EXCERPTED DATA section start
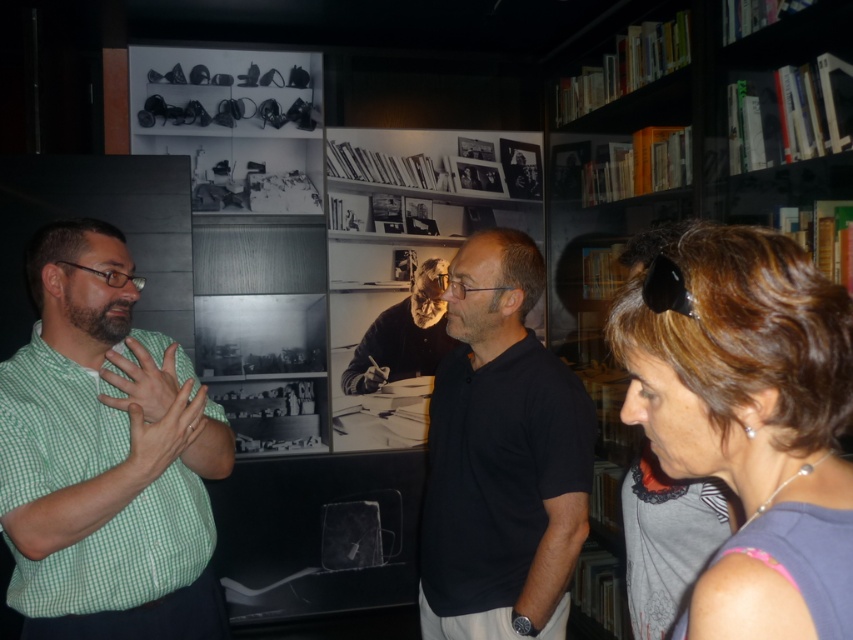
Question: Which object is the closest to the dark gray sweater at center?

Choices:
 (A) gray fabric shirt at right
 (B) green checkered shirt at left
 (C) black matte shirt at center

Answer: (C)

Question: Which of these objects is positioned closest to the dark gray sweater at center?

Choices:
 (A) black matte shirt at center
 (B) green checkered shirt at left
 (C) gray fabric shirt at right

Answer: (A)

Question: Can you confirm if black matte shirt at center is smaller than dark gray sweater at center?

Choices:
 (A) no
 (B) yes

Answer: (A)

Question: Is gray fabric shirt at right to the left of black matte shirt at center from the viewer's perspective?

Choices:
 (A) yes
 (B) no

Answer: (B)

Question: Does green checkered shirt at left have a lesser width compared to gray fabric shirt at right?

Choices:
 (A) no
 (B) yes

Answer: (A)

Question: Among these points, which one is farthest from the camera?

Choices:
 (A) (456, 340)
 (B) (556, 394)

Answer: (A)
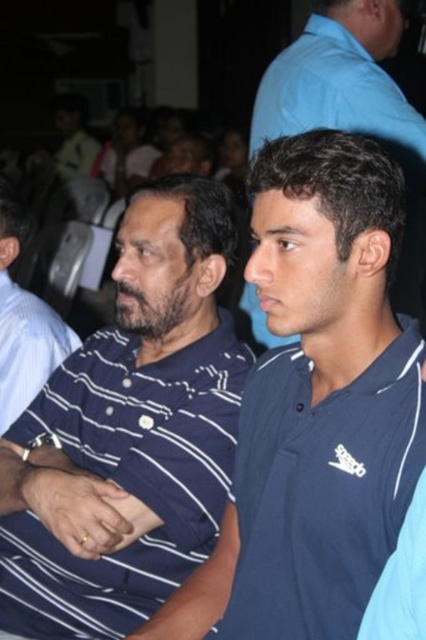
Between dark blue striped polo shirt at center and blue smooth shirt at center, which one appears on the right side from the viewer's perspective?

blue smooth shirt at center

Between dark blue striped polo shirt at center and blue smooth shirt at center, which one has less height?

blue smooth shirt at center is shorter.

I want to click on dark blue striped polo shirt at center, so click(129, 433).

Is navy blue/soft cotton polo shirt at center above blue smooth shirt at center?

No.

Who is higher up, navy blue/soft cotton polo shirt at center or blue smooth shirt at center?

blue smooth shirt at center is higher up.

Is point (386, 492) behind point (284, 116)?

No, (386, 492) is closer to viewer.

This screenshot has width=426, height=640. I want to click on navy blue/soft cotton polo shirt at center, so click(x=322, y=490).

Is point (62, 419) positioned behind point (279, 579)?

Yes, it is.

Which is behind, point (112, 570) or point (238, 484)?

Point (112, 570)

Who is more forward, (137,298) or (236,637)?

Point (236,637)

I want to click on dark blue striped polo shirt at center, so [x=129, y=433].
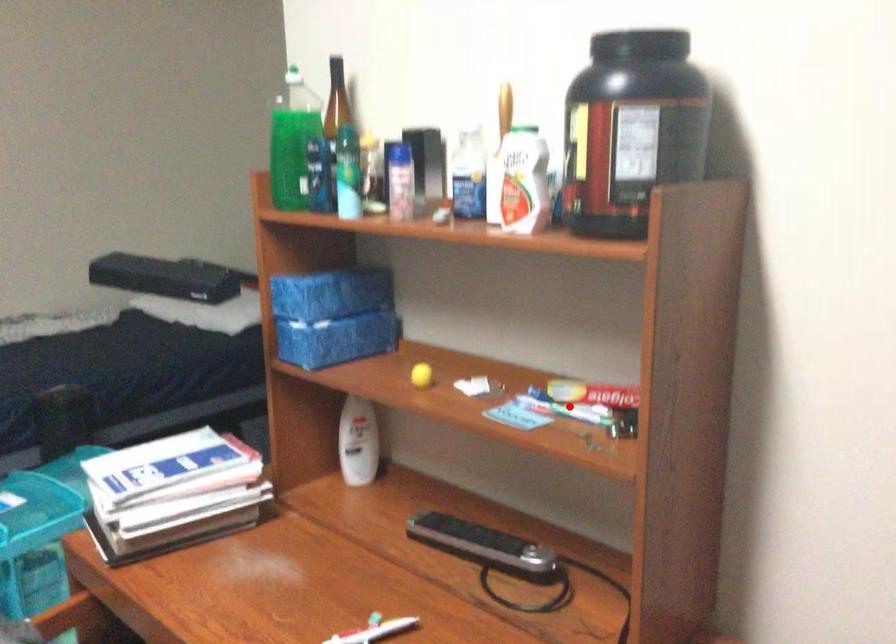
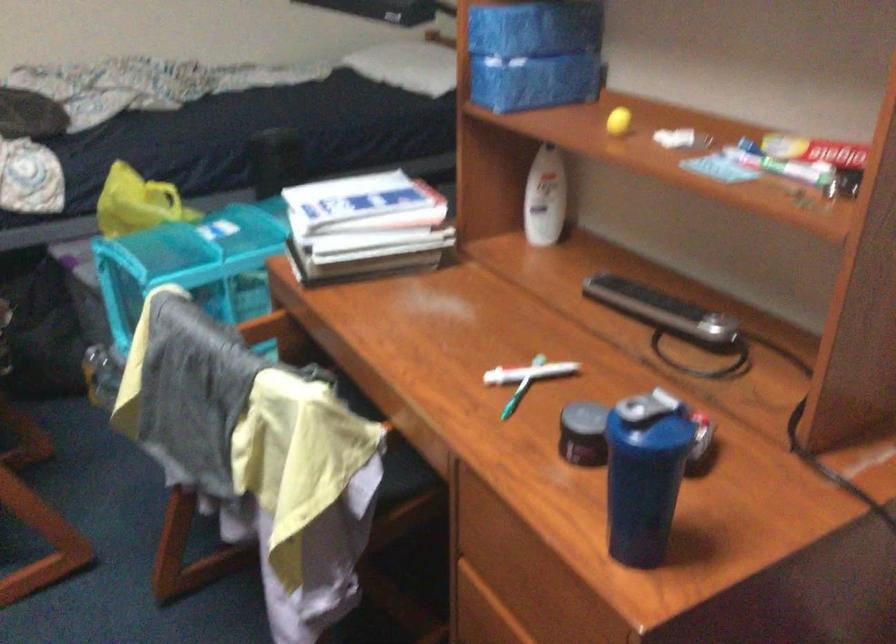
Question: I am providing you with two images of the same scene from different viewpoints. A red point is shown in image1. For the corresponding object point in image2, is it positioned nearer or farther from the camera?

Choices:
 (A) Nearer
 (B) Farther

Answer: (A)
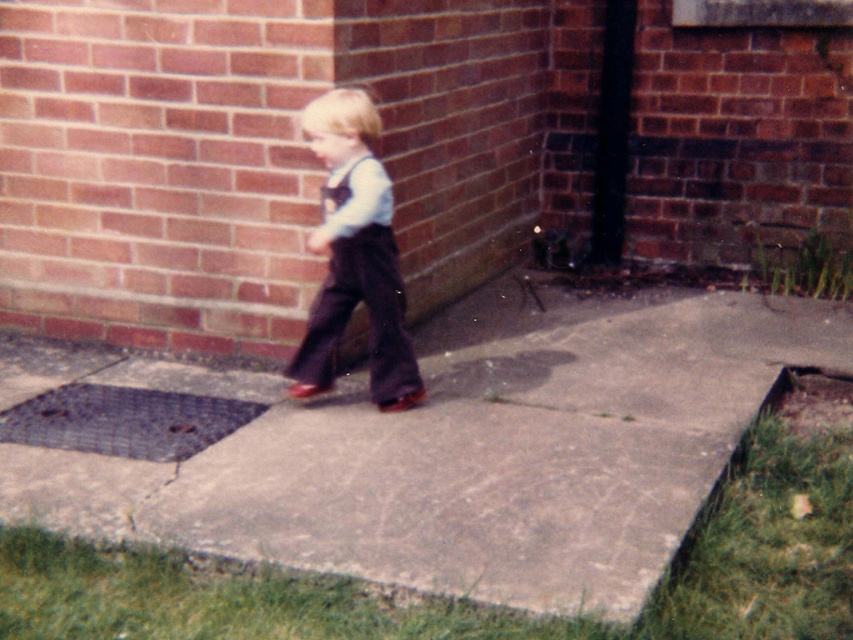
You are standing at the point marked by the coordinates point (451, 445) in the image. Looking around, you see a gray concrete at center. What is directly under your feet?

The point marked by the coordinates point (451, 445) marks gray concrete at center, so the gray concrete at center is directly under your feet.

From the picture: The child is wearing brown corduroy overalls at center and white fabric suspenders at center. Which clothing item is bigger?

The brown corduroy overalls at center is larger in size than the white fabric suspenders at center.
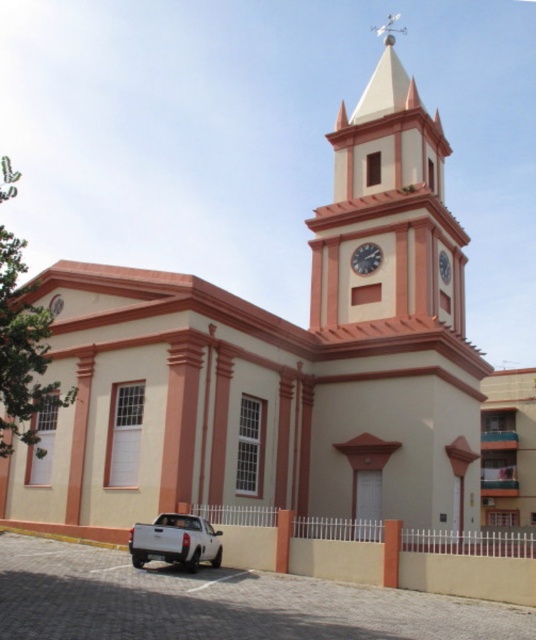
You are standing in front of the church and looking at the structure. Which object is positioned higher up between the matte pink clock tower at upper center and the white glossy clock at upper center?

The matte pink clock tower at upper center is positioned above the white glossy clock at upper center, so it is higher up.

You are standing in front of the church and want to take a photo of the white glossy clock at upper center. The camera you have can focus on objects up to 200 feet away. Will the clock be in focus?

The white glossy clock at upper center is 172.50 feet away from camera, so yes, the camera can focus on it since it is within the 200 feet range.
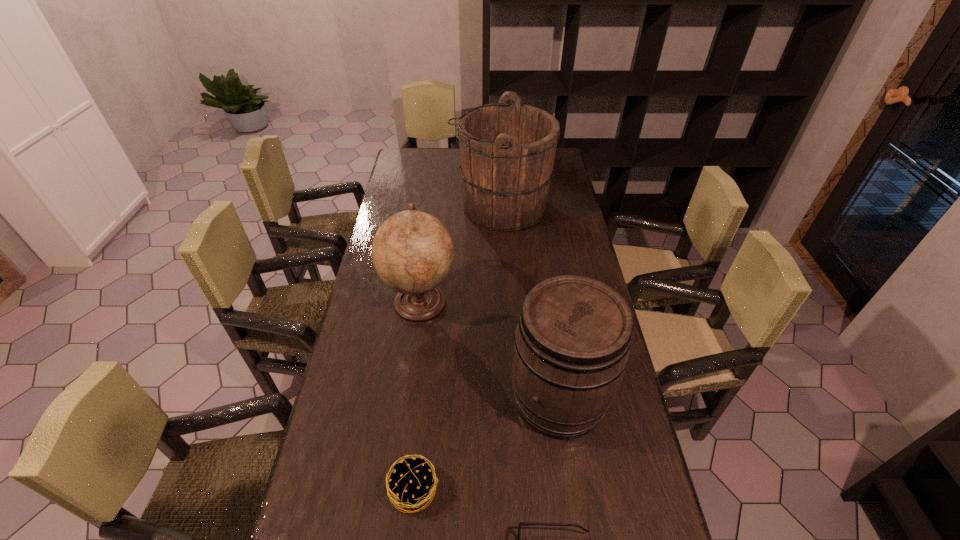
Locate an element on the screen. This screenshot has height=540, width=960. bucket is located at coordinates (507, 151).

This screenshot has height=540, width=960. I want to click on the farthest object, so click(x=507, y=151).

Locate an element on the screen. globe is located at coordinates (412, 252).

The height and width of the screenshot is (540, 960). What are the coordinates of `wine bucket` in the screenshot? It's located at (572, 342).

Identify the location of the fourth tallest object. (412, 483).

Locate an element on the screen. This screenshot has width=960, height=540. patty is located at coordinates (412, 483).

This screenshot has width=960, height=540. In order to click on vacant space situated 0.150m on the front of the farthest object in this screenshot , I will do `click(504, 262)`.

Locate an element on the screen. free space located on the front-facing side of the globe is located at coordinates (548, 301).

Image resolution: width=960 pixels, height=540 pixels. What are the coordinates of `free space located 0.290m on the back of the third farthest object` in the screenshot? It's located at [x=542, y=287].

I want to click on free space located 0.220m on the back of the fourth farthest object, so click(424, 386).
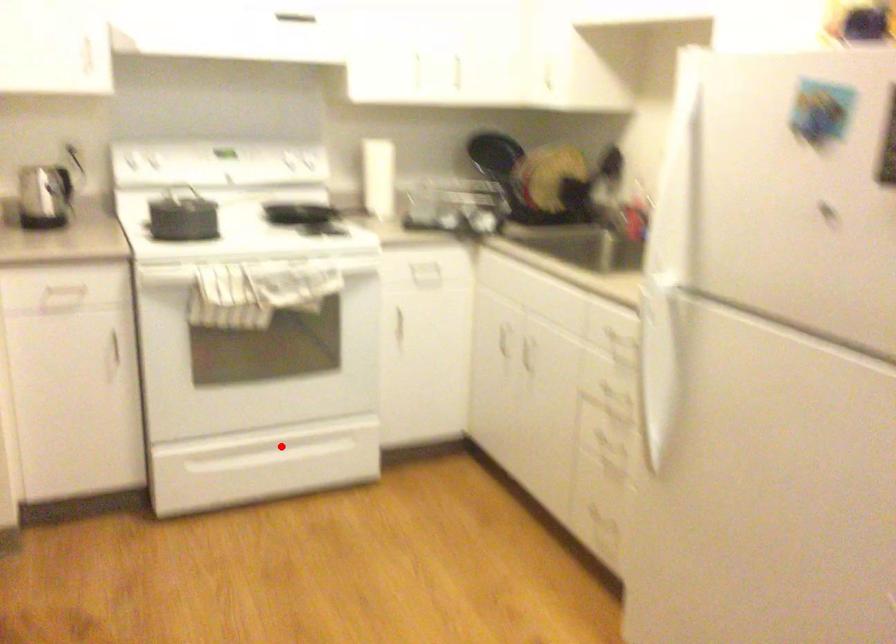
EXCERPTED DATA section end
EXERCISE OBJECTIVE —
Return each line of the listing above that contains the string "coordinates". Treat the match as case-sensitive.

SOLUTION TO THIS TASK —
You are standing at the point marked by the coordinates point (451, 445) in the image. Looking around, you see a gray concrete at center. What is directly under your feet?
The point marked by the coordinates point (451, 445) marks gray concrete at center, so the gray concrete at center is directly under your feet.
Locate an element on the screen. This screenshot has height=540, width=960. bucket is located at coordinates (507, 151).
Locate an element on the screen. globe is located at coordinates (412, 252).
The height and width of the screenshot is (540, 960). What are the coordinates of `wine bucket` in the screenshot? It's located at (572, 342).
Locate an element on the screen. This screenshot has width=960, height=540. patty is located at coordinates (412, 483).
Locate an element on the screen. free space located on the front-facing side of the globe is located at coordinates (548, 301).
Image resolution: width=960 pixels, height=540 pixels. What are the coordinates of `free space located 0.290m on the back of the third farthest object` in the screenshot? It's located at [x=542, y=287].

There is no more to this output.